--- Extracted data ---
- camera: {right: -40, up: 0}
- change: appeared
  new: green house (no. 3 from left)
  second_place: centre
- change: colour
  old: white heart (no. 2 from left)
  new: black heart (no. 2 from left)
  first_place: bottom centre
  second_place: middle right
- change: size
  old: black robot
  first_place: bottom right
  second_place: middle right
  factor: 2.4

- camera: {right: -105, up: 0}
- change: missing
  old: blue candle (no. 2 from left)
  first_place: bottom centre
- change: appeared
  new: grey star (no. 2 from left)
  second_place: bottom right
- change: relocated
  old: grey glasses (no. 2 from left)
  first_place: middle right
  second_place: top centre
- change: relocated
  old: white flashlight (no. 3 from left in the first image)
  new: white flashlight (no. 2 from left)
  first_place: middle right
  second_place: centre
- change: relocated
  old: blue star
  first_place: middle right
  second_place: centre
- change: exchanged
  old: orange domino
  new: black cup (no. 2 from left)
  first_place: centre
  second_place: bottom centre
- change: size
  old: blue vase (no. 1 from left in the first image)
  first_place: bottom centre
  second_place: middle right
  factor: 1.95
---
--- Extracted data ---
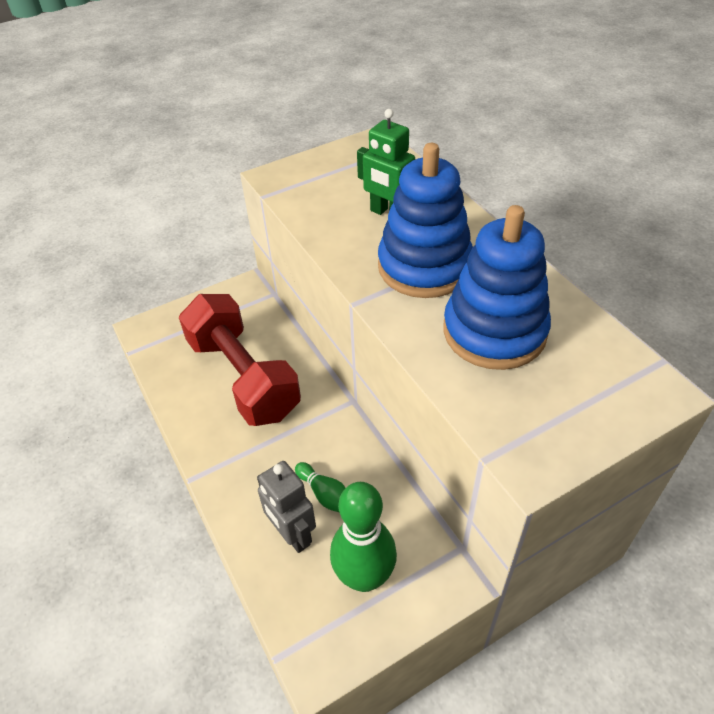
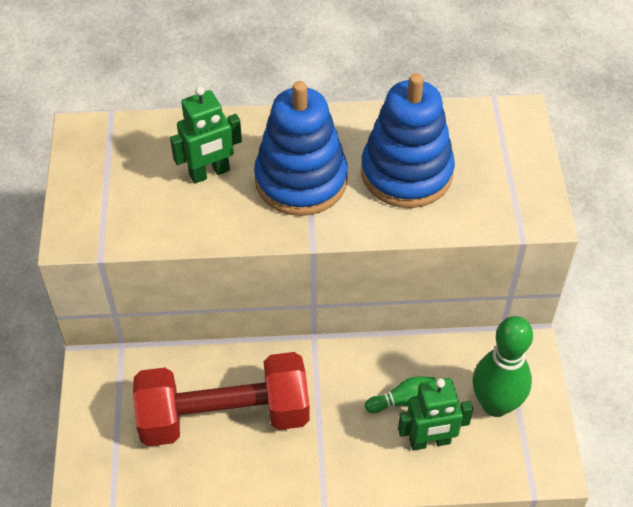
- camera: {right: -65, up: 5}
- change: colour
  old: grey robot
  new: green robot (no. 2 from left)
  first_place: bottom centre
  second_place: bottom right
---
#### Activity
Going through the entries above, tally every line that contains the string "heart", then state only the total.

#### Exercise answer
2